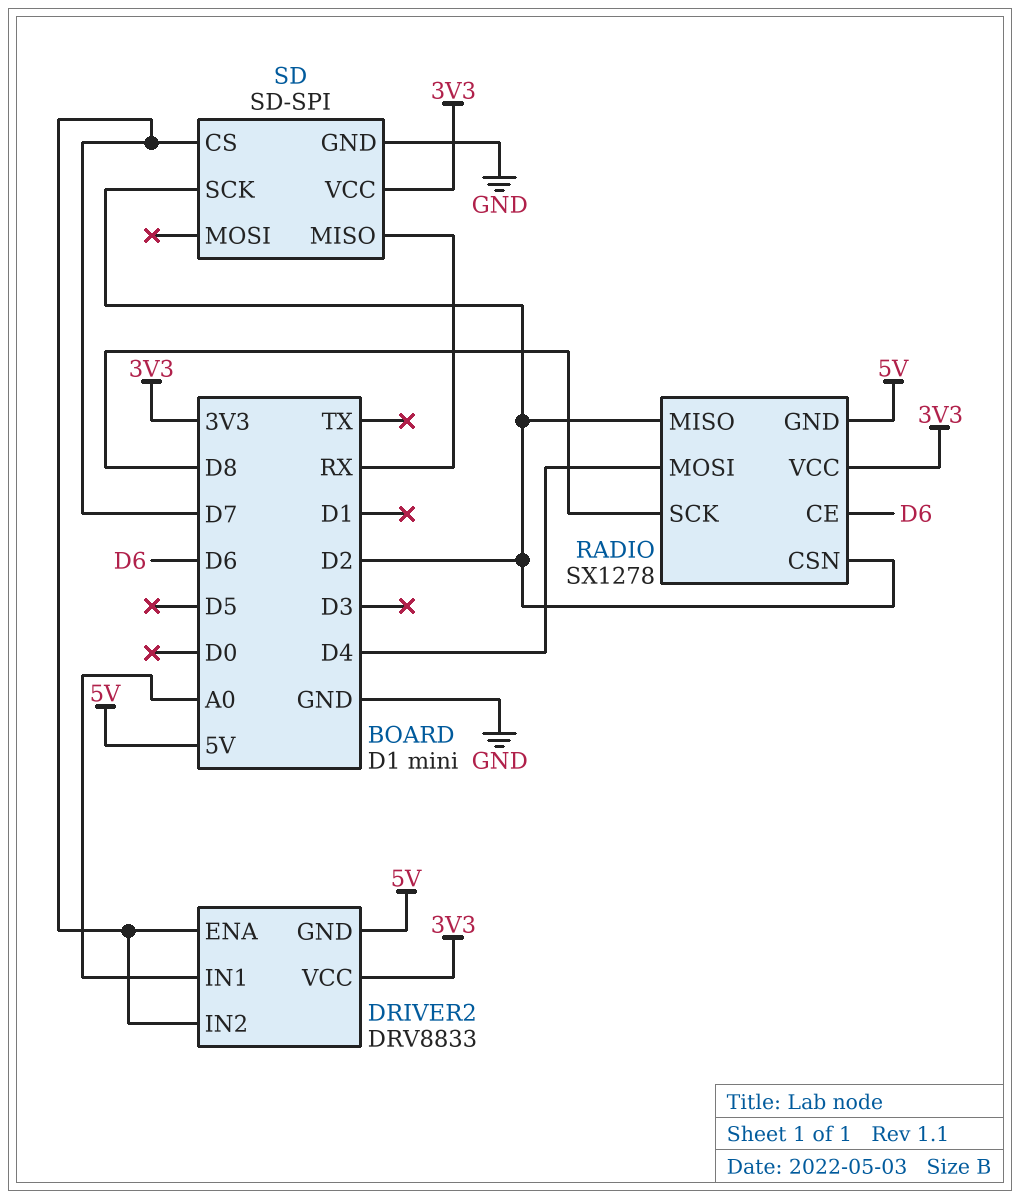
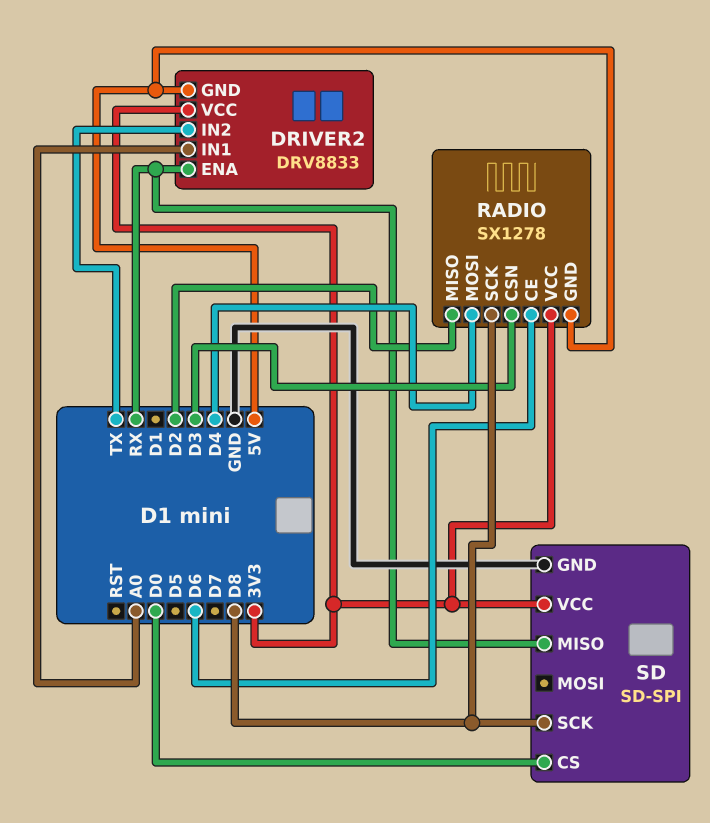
DRIVER2 pin ENA: D7 -> RX
DRIVER2 pin IN2: D7 -> TX
RADIO pin CSN: D2 -> D3
SD pin CS: D7 -> D0
SD pin SCK: D2 -> D8

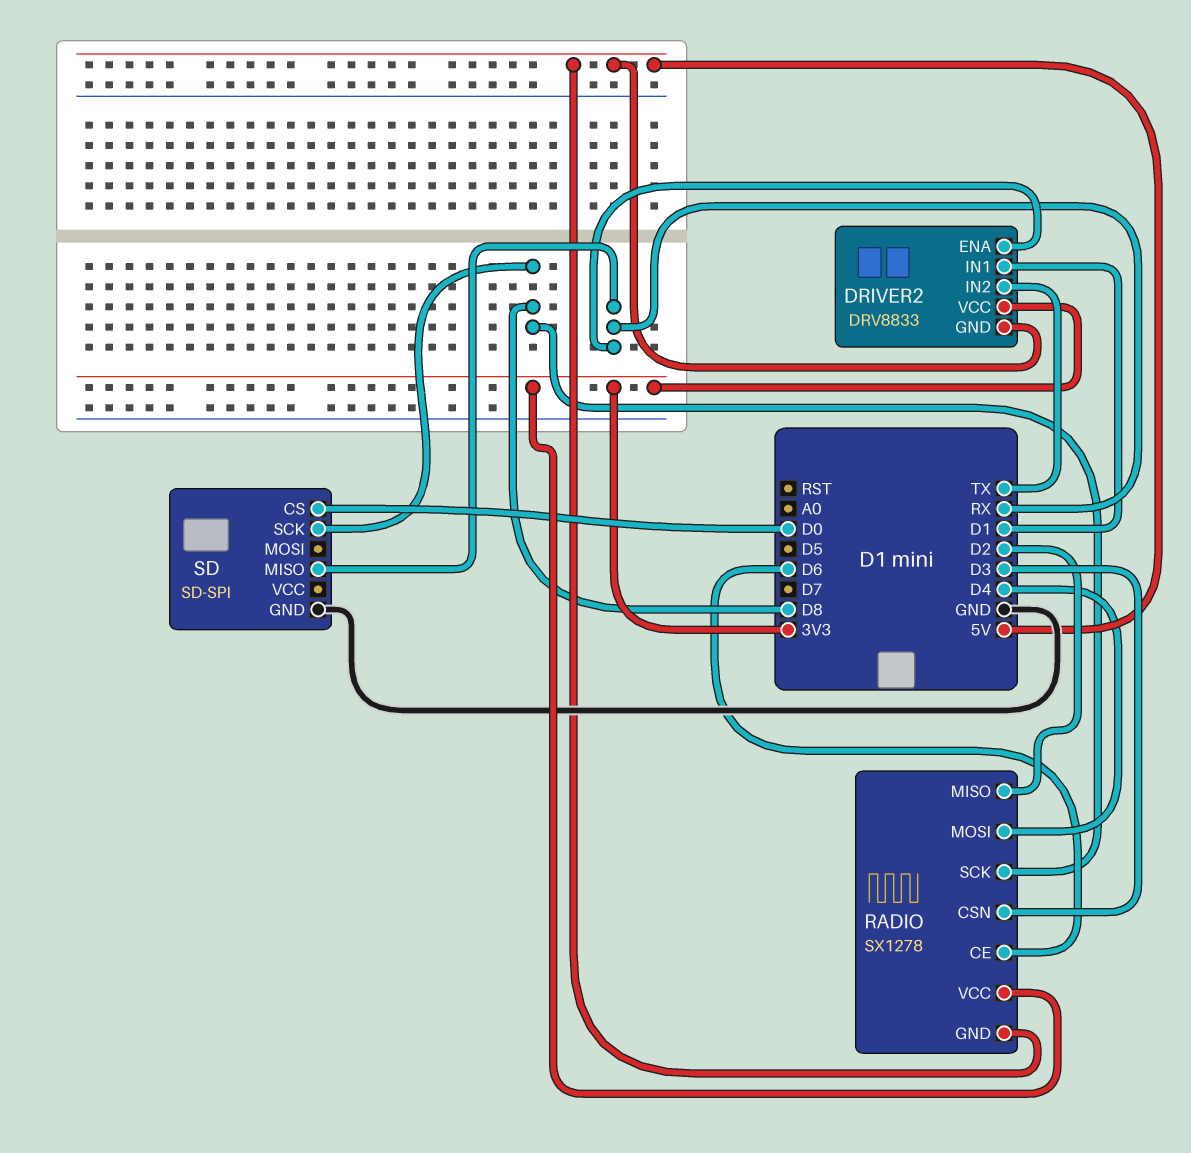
DRIVER2 pin IN1: A0 -> D1
SD pin VCC: 3V3 -> none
◇ ◇ ◇ ◇ ◇
Only the text of the listing should be returned, exactly and in full; no image goes into the copy.

▶ Finished exercise:
DRIVER2 pin ENA: D7 -> RX
DRIVER2 pin IN2: D7 -> TX
RADIO pin CSN: D2 -> D3
SD pin CS: D7 -> D0
SD pin SCK: D2 -> D8

DRIVER2 pin IN1: A0 -> D1
SD pin VCC: 3V3 -> none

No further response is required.